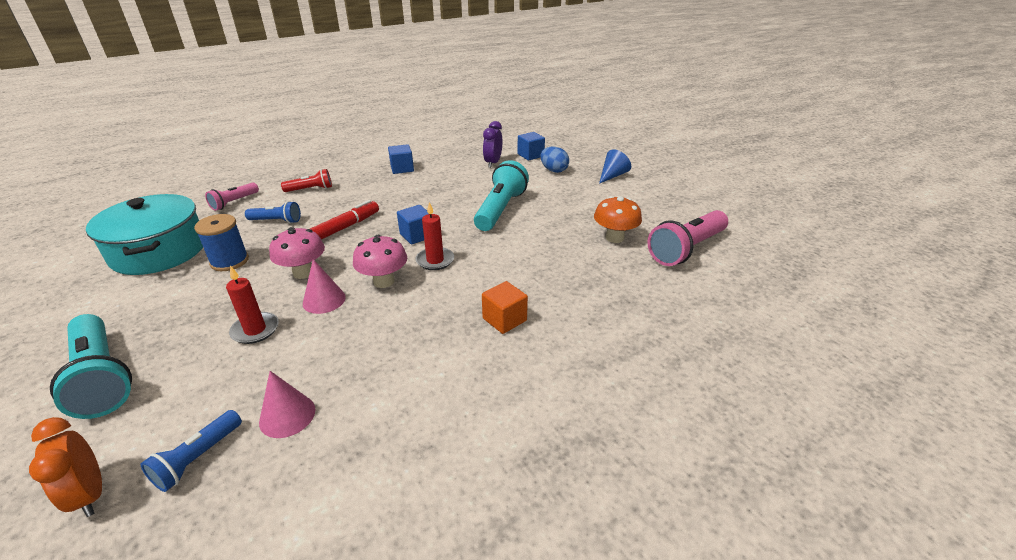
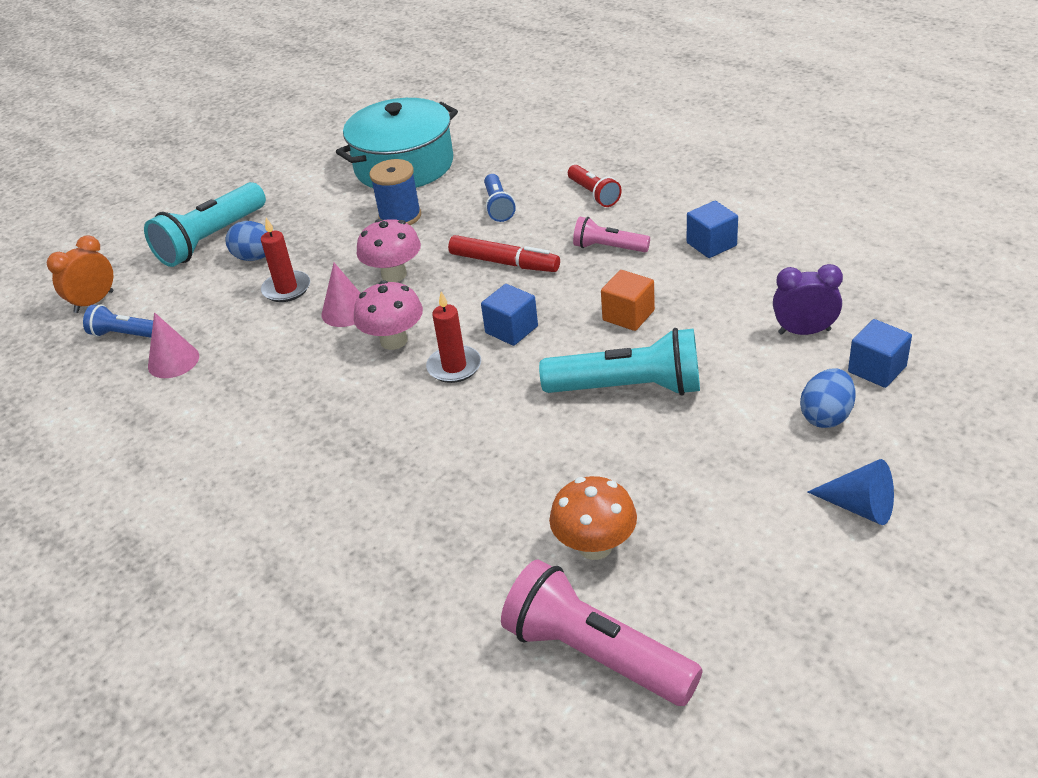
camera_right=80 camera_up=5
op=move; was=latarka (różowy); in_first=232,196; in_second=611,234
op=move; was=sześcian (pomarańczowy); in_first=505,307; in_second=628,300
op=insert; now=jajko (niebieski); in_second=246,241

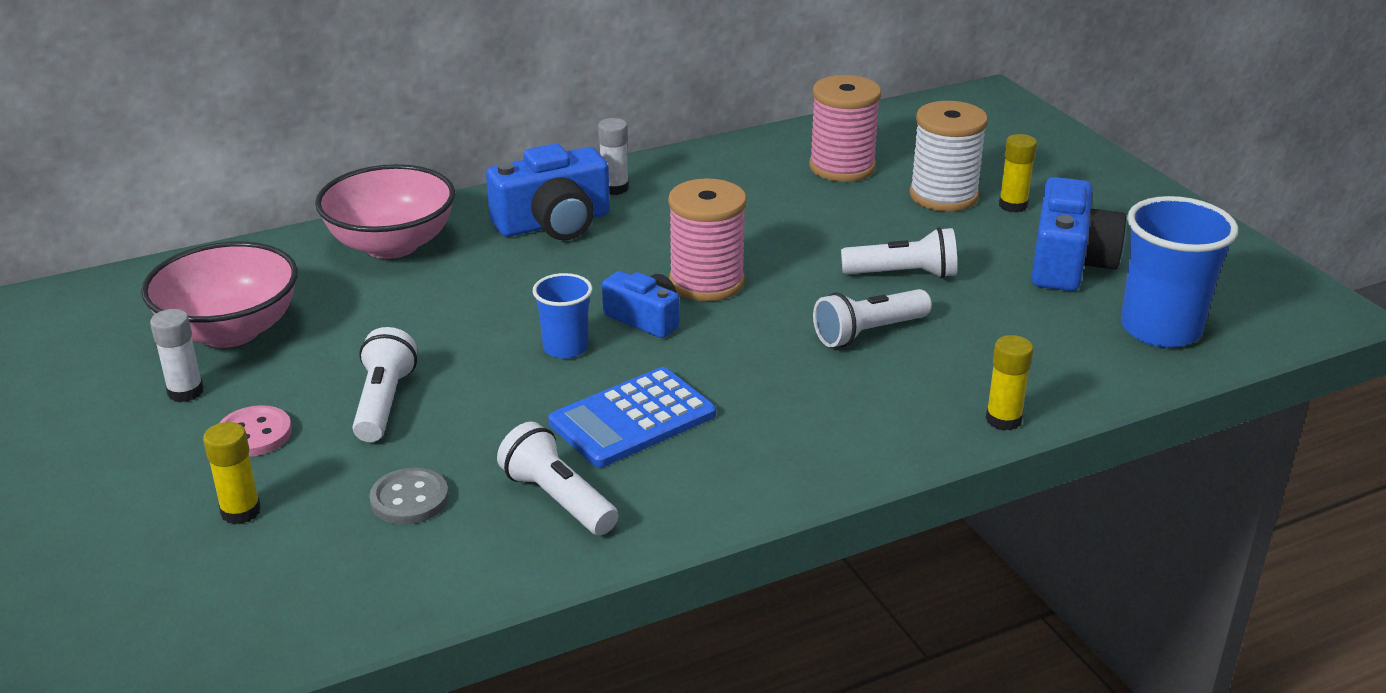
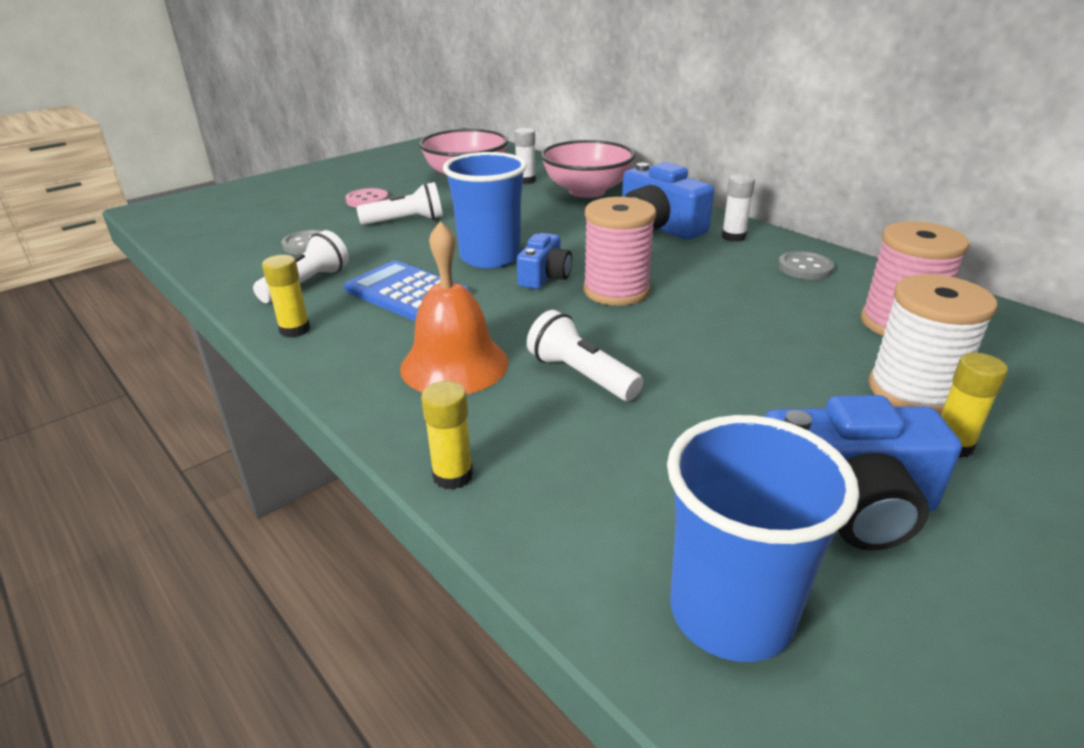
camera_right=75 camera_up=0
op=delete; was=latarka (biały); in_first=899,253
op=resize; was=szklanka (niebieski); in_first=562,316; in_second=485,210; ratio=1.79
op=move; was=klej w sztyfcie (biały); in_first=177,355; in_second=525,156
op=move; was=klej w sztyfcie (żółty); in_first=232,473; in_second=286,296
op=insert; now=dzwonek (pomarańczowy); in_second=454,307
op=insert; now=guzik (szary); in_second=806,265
---
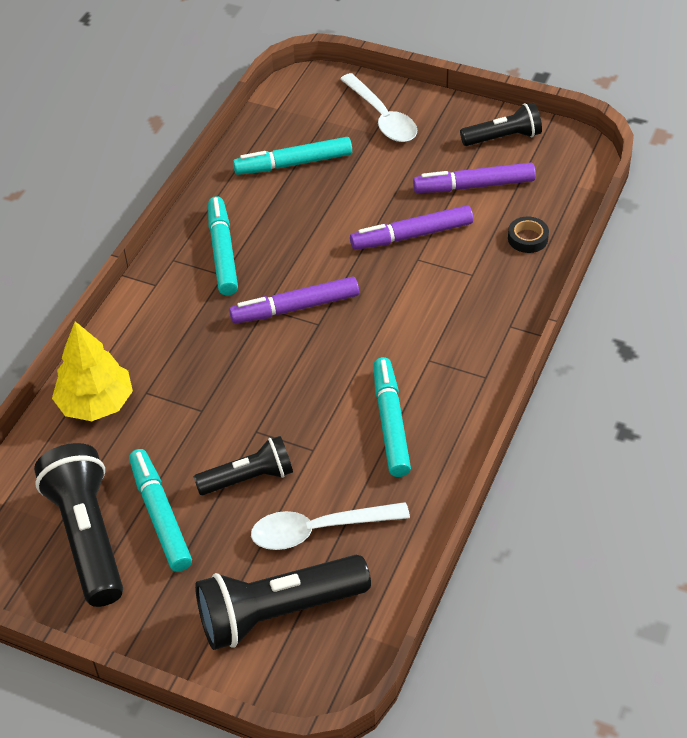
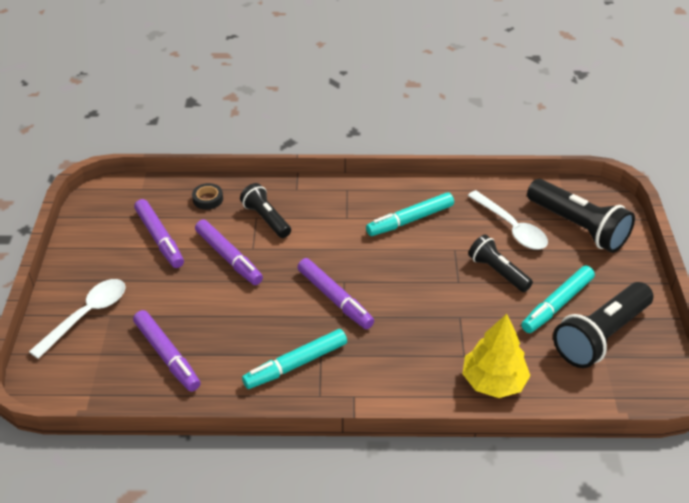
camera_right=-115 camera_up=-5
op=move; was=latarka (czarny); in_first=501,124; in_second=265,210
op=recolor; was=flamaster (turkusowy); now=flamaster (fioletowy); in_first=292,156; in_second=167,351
---
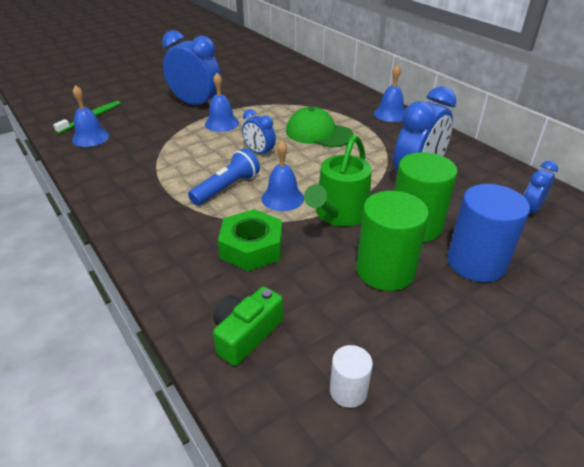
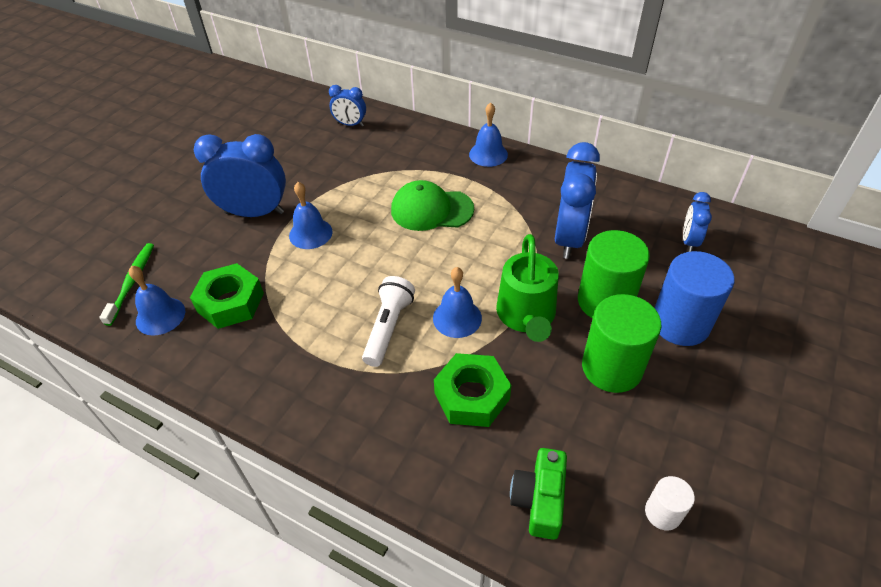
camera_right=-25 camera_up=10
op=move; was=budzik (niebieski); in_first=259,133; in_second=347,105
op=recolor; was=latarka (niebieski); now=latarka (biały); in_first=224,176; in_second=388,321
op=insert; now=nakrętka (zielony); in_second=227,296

▶ _Task brief_: Once you find the line with "camera_right=80 camera_up=5" in the entries above, output it and each line after it up to and including the line with "op=move; was=sześcian (pomarańczowy);", and nothing else.

▶ _Exercise output_:
camera_right=80 camera_up=5
op=move; was=latarka (różowy); in_first=232,196; in_second=611,234
op=move; was=sześcian (pomarańczowy); in_first=505,307; in_second=628,300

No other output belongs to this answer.